(Beginning of Data records)

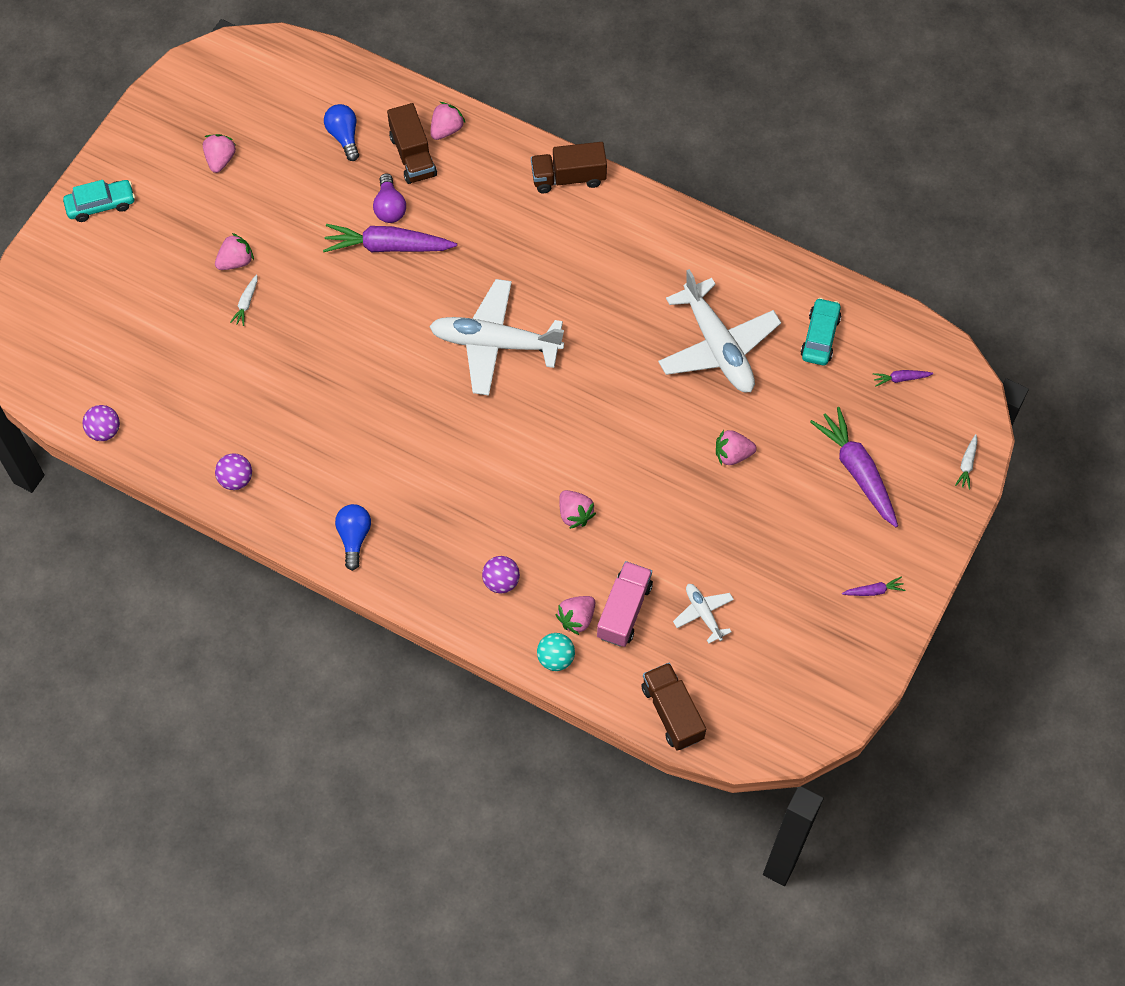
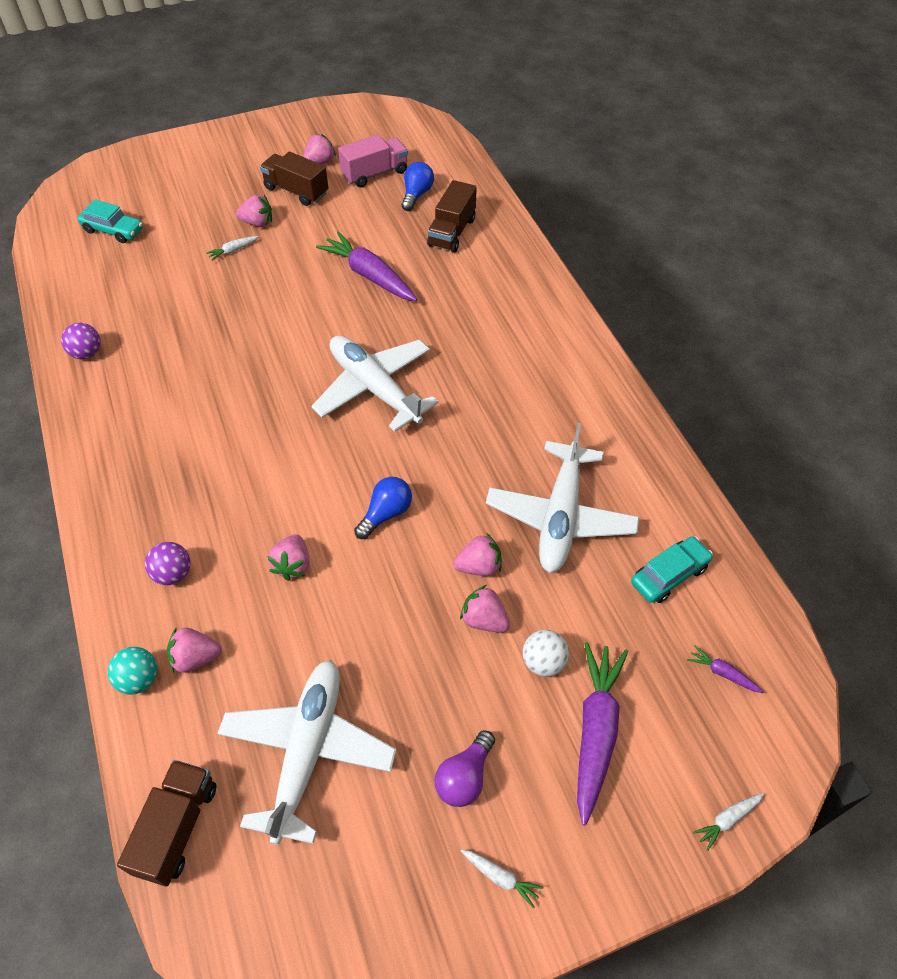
camera: 40 degrees right, 10 degrees down
(101, 205) = (217, 145): turquoise car -> turquoise car (113, 230)
(104, 431) = (51, 267): purple ball -> none
(354, 537) = (110, 452): blue light bulb -> blue light bulb (386, 514)
(389, 207) = (399, 253): purple light bulb -> purple light bulb (465, 777)
(446, 129) = (494, 230): pink strawberry -> pink strawberry (479, 566)
(568, 178) = (556, 312): brown truck -> brown truck (296, 191)
(624, 610) = (242, 685): pink truck -> pink truck (375, 173)
(703, 613) = (308, 750): white plane -> white plane, size x2.11
(792, 453) = (543, 662): none -> white ball
(873, 591) = (500, 877): purple carrot -> white carrot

(End of Data records)

To do: Print the data above from its first line through the line that has "(703, 613) = (308, 750): white", exactly and with nothing else, omitting pictures.

Written reply:
camera: 40 degrees right, 10 degrees down
(101, 205) = (217, 145): turquoise car -> turquoise car (113, 230)
(104, 431) = (51, 267): purple ball -> none
(354, 537) = (110, 452): blue light bulb -> blue light bulb (386, 514)
(389, 207) = (399, 253): purple light bulb -> purple light bulb (465, 777)
(446, 129) = (494, 230): pink strawberry -> pink strawberry (479, 566)
(568, 178) = (556, 312): brown truck -> brown truck (296, 191)
(624, 610) = (242, 685): pink truck -> pink truck (375, 173)
(703, 613) = (308, 750): white plane -> white plane, size x2.11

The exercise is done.